'''
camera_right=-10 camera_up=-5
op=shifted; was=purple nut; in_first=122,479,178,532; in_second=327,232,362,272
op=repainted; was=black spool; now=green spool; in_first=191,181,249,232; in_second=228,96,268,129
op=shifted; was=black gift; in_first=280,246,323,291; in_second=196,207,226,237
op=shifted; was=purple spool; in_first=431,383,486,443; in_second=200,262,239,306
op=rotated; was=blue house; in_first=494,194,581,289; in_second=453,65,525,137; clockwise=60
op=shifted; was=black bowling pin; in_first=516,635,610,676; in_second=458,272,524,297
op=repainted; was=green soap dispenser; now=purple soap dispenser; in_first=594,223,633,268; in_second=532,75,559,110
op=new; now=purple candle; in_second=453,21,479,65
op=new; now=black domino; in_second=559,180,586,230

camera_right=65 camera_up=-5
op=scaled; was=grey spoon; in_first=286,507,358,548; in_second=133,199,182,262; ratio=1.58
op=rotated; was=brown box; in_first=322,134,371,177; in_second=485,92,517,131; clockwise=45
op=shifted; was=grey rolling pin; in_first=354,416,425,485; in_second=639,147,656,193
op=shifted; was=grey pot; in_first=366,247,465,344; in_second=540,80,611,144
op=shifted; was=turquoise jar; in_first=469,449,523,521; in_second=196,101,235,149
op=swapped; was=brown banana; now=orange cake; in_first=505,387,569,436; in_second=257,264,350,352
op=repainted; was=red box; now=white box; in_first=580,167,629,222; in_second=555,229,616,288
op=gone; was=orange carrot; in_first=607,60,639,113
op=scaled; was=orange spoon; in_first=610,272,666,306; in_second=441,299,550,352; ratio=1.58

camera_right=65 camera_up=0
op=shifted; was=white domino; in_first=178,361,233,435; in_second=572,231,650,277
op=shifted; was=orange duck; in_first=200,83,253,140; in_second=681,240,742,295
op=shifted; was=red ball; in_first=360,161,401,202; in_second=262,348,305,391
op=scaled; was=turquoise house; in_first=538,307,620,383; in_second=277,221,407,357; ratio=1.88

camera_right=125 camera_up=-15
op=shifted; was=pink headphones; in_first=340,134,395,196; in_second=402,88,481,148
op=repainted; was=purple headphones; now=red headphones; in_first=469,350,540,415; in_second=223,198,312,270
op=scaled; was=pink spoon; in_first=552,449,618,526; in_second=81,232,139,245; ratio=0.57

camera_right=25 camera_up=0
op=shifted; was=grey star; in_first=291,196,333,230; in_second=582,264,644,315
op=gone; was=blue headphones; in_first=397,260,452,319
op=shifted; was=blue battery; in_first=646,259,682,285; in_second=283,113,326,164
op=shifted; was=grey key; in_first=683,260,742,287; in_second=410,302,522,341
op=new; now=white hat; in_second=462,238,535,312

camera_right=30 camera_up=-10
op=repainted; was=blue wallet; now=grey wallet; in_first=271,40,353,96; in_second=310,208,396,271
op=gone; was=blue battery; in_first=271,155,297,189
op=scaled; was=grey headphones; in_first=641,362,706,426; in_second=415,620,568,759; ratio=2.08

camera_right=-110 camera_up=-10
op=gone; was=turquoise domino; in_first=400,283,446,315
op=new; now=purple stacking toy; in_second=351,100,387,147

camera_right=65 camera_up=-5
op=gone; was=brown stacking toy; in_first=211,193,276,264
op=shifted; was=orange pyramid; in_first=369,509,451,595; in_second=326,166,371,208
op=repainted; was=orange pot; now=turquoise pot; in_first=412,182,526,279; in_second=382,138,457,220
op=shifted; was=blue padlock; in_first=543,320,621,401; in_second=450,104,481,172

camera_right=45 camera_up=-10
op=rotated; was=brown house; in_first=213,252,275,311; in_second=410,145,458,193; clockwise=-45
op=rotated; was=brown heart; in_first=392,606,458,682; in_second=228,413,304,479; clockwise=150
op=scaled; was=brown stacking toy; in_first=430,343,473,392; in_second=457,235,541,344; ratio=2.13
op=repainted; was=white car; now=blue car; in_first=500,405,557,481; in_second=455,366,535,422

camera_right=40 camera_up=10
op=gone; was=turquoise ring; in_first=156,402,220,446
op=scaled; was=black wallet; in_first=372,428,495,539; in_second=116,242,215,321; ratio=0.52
'''
## Exercise details
With the first line of the records as the start and the line holding "op=new; now=purple candle;" as the end, please copy exactly those lines and no others.

## Answer space
camera_right=-10 camera_up=-5
op=shifted; was=purple nut; in_first=122,479,178,532; in_second=327,232,362,272
op=repainted; was=black spool; now=green spool; in_first=191,181,249,232; in_second=228,96,268,129
op=shifted; was=black gift; in_first=280,246,323,291; in_second=196,207,226,237
op=shifted; was=purple spool; in_first=431,383,486,443; in_second=200,262,239,306
op=rotated; was=blue house; in_first=494,194,581,289; in_second=453,65,525,137; clockwise=60
op=shifted; was=black bowling pin; in_first=516,635,610,676; in_second=458,272,524,297
op=repainted; was=green soap dispenser; now=purple soap dispenser; in_first=594,223,633,268; in_second=532,75,559,110
op=new; now=purple candle; in_second=453,21,479,65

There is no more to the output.